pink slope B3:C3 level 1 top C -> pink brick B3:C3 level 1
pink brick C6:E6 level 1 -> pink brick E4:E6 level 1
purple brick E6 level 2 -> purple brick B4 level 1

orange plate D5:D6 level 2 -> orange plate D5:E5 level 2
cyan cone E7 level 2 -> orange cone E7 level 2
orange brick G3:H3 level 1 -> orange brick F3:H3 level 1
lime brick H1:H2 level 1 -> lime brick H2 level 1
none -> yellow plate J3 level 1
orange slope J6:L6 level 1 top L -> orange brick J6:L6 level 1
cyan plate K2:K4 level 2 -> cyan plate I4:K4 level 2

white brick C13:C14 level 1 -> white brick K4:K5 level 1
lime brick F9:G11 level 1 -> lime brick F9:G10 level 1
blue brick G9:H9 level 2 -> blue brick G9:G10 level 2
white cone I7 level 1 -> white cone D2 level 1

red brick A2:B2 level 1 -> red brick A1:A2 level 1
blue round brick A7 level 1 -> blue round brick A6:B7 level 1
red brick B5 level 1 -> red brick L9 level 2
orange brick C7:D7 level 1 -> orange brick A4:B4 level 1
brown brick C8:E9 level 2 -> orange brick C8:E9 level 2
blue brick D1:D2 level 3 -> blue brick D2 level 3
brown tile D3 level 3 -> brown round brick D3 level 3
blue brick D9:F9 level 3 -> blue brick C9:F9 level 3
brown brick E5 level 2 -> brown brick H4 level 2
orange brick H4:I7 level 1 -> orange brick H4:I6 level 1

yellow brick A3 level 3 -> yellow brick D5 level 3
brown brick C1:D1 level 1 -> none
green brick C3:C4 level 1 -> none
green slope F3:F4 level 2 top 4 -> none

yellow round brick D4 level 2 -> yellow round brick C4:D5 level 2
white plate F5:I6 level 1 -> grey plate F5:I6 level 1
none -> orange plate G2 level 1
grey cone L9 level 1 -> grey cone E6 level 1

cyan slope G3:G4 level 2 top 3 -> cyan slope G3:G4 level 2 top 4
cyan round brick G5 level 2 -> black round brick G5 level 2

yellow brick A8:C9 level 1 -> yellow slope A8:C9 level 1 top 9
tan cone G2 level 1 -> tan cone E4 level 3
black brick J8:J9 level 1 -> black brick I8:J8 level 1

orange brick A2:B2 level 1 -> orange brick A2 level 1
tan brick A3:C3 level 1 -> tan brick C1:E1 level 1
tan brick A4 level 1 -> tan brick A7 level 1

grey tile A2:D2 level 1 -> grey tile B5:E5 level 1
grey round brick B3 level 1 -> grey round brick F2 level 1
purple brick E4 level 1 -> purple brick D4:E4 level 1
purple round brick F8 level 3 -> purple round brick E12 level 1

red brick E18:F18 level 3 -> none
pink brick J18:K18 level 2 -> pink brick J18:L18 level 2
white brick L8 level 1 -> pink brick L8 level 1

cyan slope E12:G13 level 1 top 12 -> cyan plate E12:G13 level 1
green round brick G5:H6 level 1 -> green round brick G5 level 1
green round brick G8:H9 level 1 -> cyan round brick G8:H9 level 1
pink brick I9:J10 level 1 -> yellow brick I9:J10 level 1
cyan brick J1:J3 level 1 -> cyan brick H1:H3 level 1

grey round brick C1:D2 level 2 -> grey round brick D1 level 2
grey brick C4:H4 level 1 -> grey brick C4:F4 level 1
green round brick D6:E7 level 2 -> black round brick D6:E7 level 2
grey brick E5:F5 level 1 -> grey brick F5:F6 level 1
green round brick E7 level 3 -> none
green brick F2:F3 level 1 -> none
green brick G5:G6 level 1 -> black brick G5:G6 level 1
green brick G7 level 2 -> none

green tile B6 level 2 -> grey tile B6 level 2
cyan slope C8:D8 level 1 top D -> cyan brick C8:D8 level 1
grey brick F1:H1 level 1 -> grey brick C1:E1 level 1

::::::

Your answer should be a single number: the tally of lines in the entries that include the word "pink".

5